Work to be completed: Return all the data verbatim but without images.

Change detection data:
☆ ☆ ☆ ☆ ☆ ☆ ☆
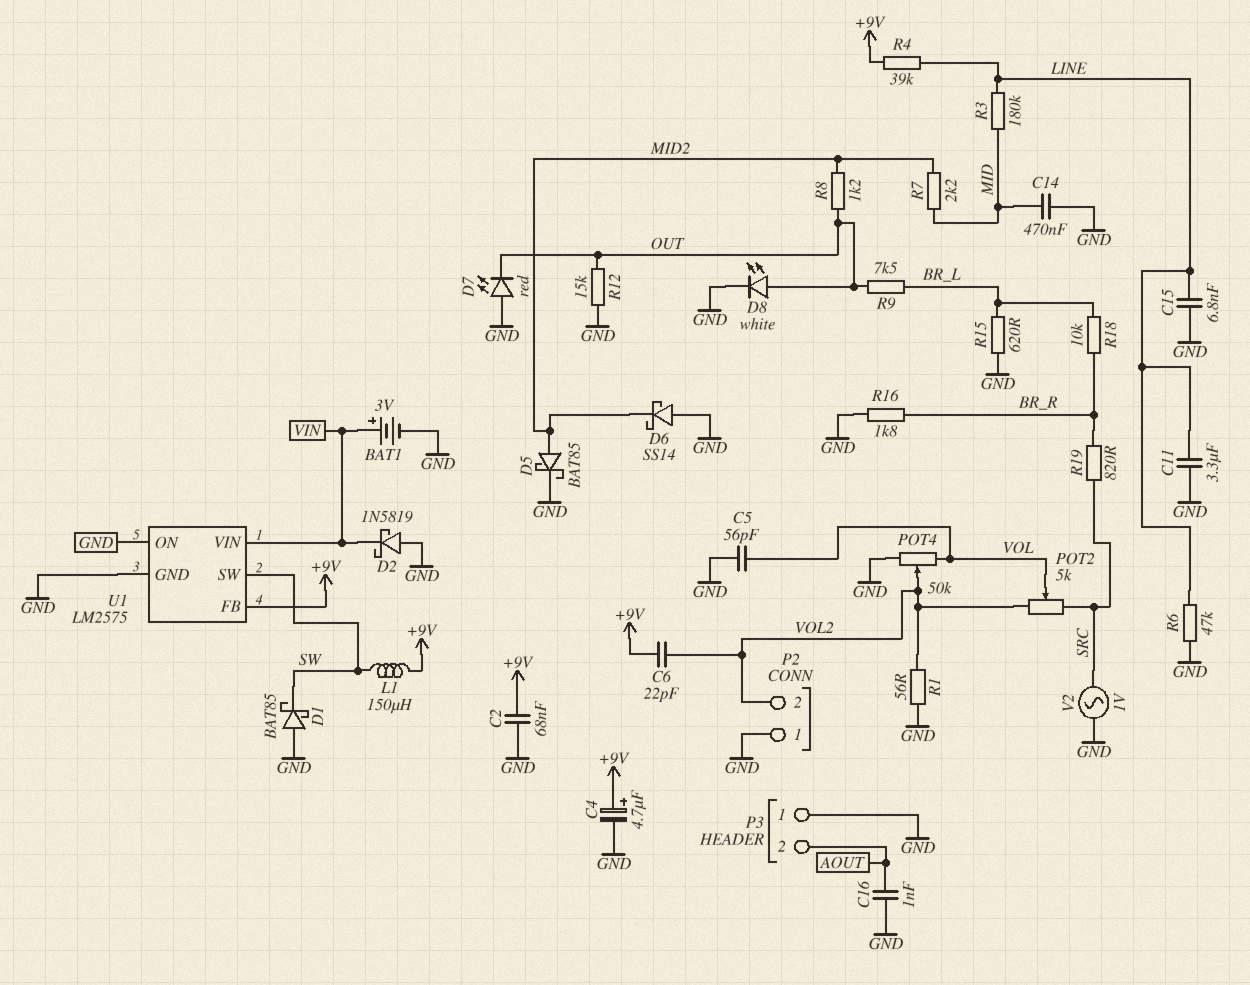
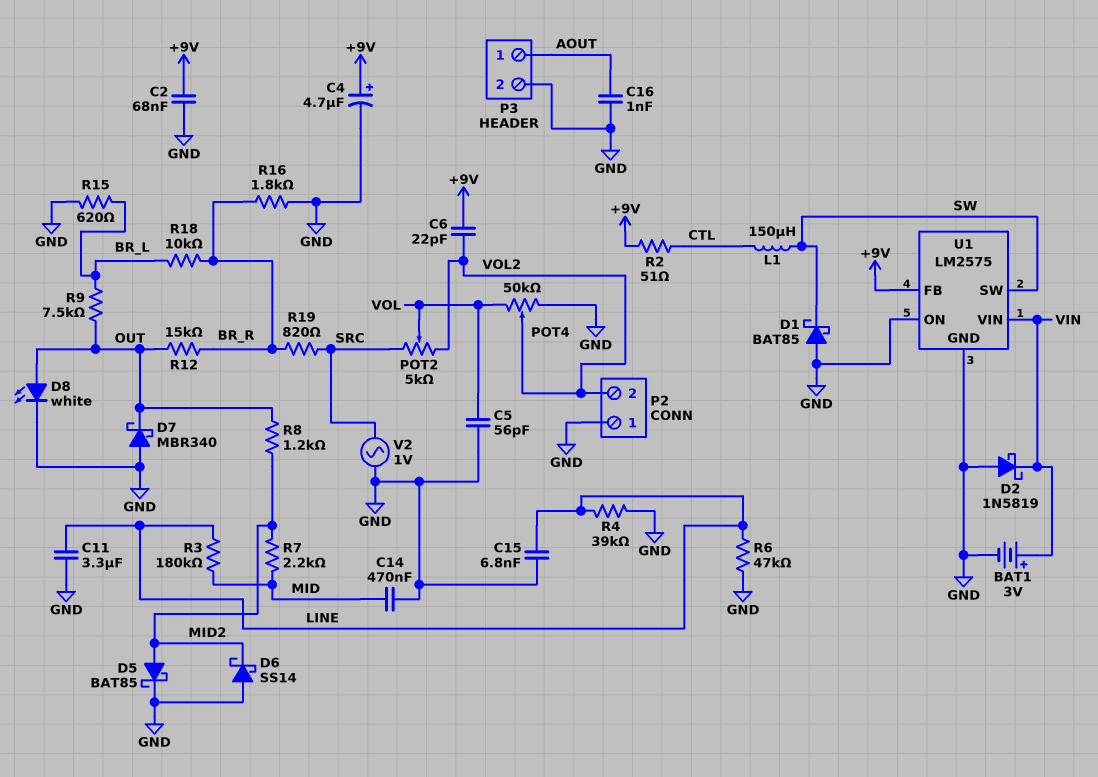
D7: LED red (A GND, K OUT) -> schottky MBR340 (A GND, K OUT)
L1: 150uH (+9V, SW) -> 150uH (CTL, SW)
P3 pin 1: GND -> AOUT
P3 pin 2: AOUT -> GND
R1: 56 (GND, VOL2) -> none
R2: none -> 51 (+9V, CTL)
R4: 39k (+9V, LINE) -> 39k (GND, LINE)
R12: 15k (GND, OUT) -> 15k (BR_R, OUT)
☆ ☆ ☆ ☆ ☆ ☆ ☆
Answer section:
D7: LED red (A GND, K OUT) -> schottky MBR340 (A GND, K OUT)
L1: 150uH (+9V, SW) -> 150uH (CTL, SW)
P3 pin 1: GND -> AOUT
P3 pin 2: AOUT -> GND
R1: 56 (GND, VOL2) -> none
R2: none -> 51 (+9V, CTL)
R4: 39k (+9V, LINE) -> 39k (GND, LINE)
R12: 15k (GND, OUT) -> 15k (BR_R, OUT)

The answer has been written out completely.